Material supplied -
- Opening Delimiter -

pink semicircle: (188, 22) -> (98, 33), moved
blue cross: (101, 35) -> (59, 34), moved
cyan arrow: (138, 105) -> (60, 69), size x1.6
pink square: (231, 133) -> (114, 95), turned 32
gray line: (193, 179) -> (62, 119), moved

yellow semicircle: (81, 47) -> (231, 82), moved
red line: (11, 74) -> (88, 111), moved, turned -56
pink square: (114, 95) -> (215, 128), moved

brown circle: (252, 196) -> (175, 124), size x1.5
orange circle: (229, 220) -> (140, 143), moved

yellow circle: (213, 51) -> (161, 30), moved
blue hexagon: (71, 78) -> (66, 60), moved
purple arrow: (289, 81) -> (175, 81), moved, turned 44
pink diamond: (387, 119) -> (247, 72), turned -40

- Closing Delimiter -
- Opening Delimiter -

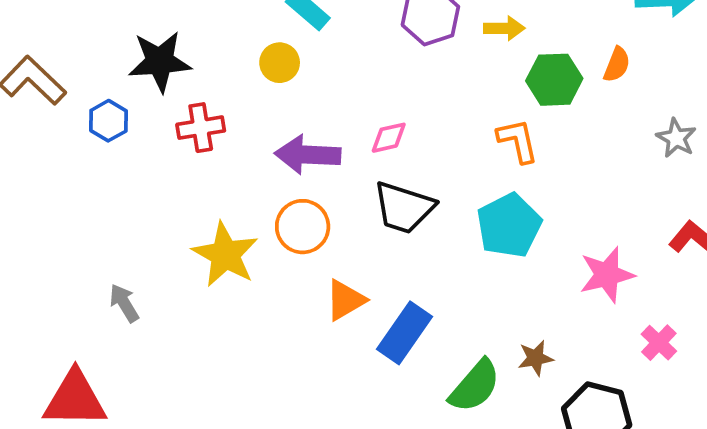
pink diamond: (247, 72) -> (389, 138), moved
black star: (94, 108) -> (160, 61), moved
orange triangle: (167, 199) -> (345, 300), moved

- Closing Delimiter -

Problem to solve -
Every line of the listing that includes "yellow" must be shown.

Task solution -
yellow semicircle: (81, 47) -> (231, 82), moved
yellow circle: (213, 51) -> (161, 30), moved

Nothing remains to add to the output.